#### [What you will do]
Please state how many lines in the records below contain the word "image"; the answer should be a number and nothing else.

#### [Information supplied]

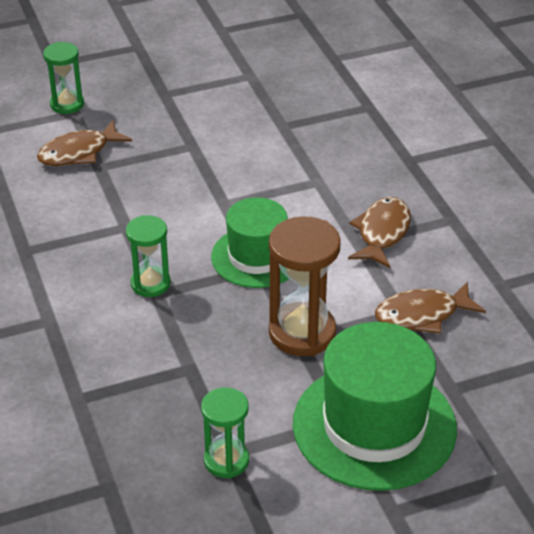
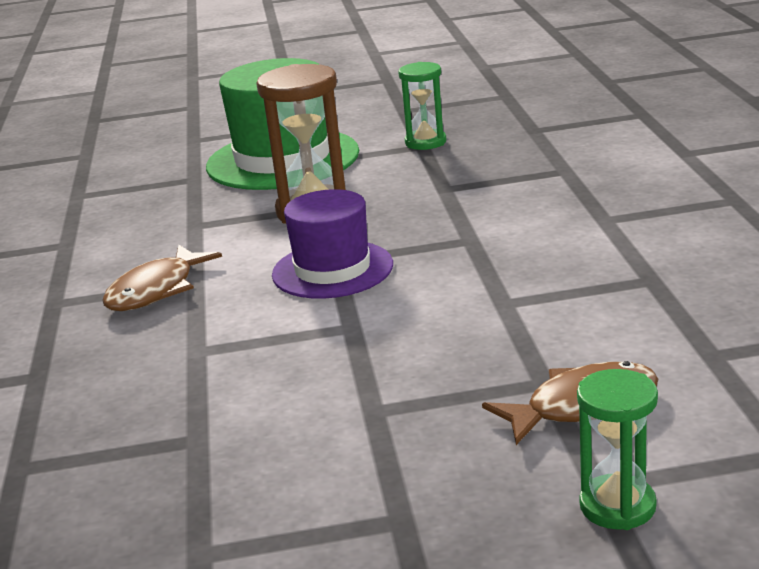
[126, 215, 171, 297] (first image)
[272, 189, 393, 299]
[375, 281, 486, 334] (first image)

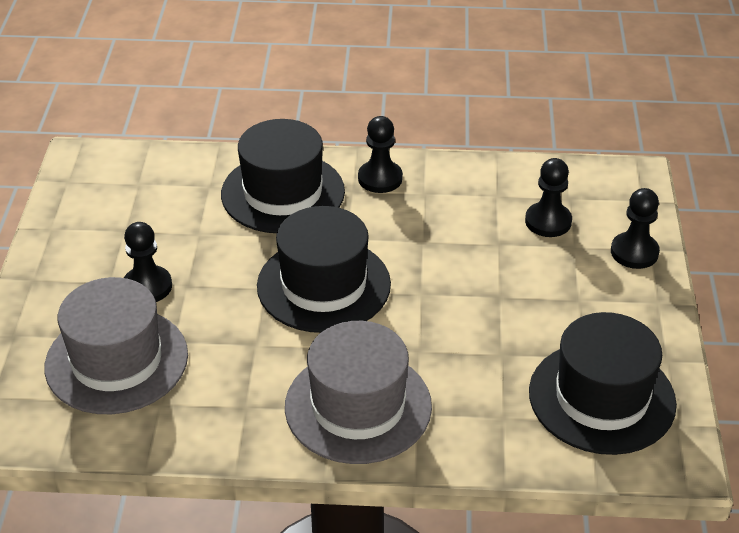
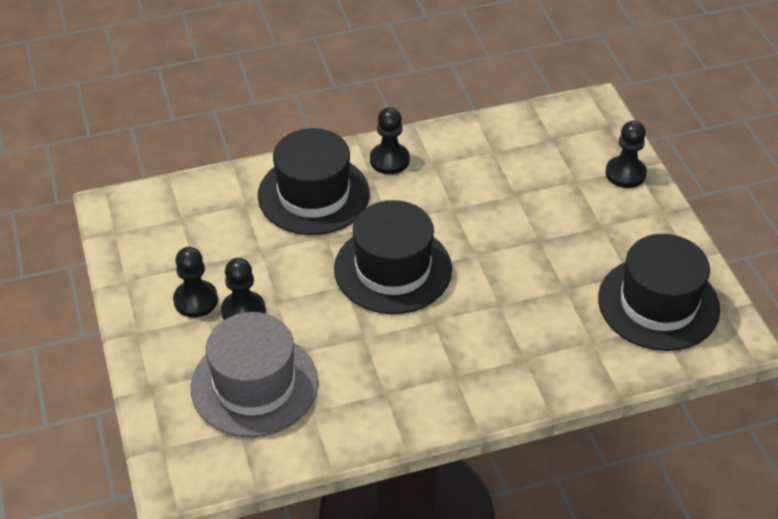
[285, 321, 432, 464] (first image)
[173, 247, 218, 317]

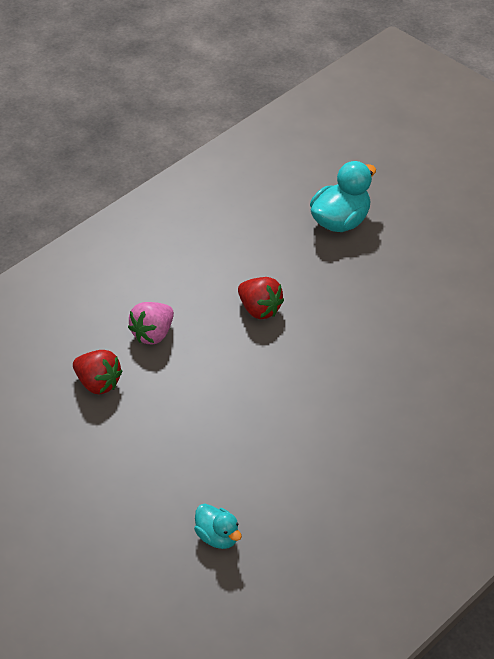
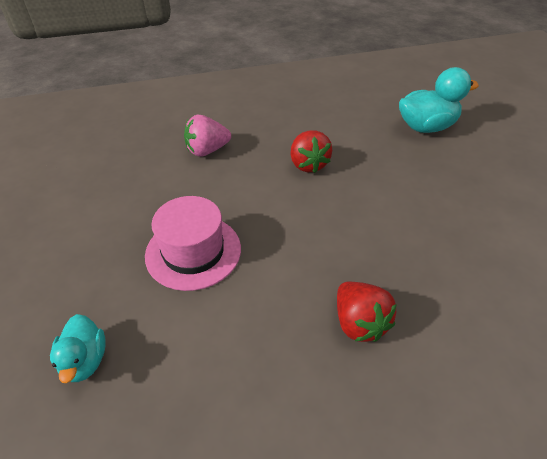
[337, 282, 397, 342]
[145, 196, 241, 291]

#### [Reply to the exercise]
3